BEGIN EXTRACTED MATERIAL
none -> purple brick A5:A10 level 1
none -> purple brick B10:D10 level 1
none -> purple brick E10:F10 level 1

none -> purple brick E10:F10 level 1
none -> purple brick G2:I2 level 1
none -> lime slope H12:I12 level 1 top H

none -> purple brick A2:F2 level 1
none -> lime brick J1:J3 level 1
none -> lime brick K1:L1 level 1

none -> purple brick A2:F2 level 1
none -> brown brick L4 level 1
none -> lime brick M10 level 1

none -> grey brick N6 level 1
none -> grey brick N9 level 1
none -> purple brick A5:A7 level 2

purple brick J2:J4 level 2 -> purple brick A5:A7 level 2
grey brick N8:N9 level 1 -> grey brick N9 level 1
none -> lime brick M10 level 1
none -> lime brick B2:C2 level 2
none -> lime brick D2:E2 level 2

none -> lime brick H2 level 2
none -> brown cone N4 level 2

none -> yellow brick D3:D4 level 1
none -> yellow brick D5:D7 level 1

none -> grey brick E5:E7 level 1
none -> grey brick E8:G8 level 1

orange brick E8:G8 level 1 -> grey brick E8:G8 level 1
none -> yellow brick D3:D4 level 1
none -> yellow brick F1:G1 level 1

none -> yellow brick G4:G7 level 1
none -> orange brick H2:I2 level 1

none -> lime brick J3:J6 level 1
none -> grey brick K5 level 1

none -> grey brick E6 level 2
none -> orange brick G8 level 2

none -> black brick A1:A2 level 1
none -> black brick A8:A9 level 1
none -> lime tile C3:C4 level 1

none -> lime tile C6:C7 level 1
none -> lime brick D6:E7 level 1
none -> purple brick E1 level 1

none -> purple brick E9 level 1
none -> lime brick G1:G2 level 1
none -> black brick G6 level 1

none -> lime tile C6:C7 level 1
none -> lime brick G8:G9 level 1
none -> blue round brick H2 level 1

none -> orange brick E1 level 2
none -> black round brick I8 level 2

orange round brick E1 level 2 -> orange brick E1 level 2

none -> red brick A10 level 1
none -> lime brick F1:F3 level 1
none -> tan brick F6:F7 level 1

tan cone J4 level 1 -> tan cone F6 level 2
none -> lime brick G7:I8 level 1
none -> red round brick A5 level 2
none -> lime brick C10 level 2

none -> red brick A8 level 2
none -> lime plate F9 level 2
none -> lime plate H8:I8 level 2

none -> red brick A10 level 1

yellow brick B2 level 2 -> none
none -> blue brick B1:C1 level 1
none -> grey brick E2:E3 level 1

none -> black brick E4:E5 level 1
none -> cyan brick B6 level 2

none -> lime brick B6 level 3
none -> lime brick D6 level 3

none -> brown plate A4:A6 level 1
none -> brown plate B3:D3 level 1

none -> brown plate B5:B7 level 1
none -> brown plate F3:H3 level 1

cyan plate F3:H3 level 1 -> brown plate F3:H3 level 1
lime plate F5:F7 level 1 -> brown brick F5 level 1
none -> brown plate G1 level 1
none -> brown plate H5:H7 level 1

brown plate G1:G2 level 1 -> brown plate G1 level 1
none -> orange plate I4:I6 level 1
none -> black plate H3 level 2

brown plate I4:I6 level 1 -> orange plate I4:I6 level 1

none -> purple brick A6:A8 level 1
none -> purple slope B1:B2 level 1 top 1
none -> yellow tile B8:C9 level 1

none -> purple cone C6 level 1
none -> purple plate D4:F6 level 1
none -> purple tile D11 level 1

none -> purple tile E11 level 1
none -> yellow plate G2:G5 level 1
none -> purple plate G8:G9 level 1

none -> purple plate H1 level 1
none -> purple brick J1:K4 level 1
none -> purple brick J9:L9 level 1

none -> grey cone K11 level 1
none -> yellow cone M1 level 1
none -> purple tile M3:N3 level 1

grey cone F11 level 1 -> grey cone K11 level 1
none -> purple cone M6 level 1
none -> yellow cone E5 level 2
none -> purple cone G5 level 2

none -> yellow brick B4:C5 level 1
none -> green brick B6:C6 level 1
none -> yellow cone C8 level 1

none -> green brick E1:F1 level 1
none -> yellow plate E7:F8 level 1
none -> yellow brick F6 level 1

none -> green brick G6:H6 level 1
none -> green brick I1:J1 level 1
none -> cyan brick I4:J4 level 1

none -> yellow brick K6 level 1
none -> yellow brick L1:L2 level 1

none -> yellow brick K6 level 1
END EXTRACTED MATERIAL
Line by line, count how many lines of the entries contain the word "round", and give only that number.

4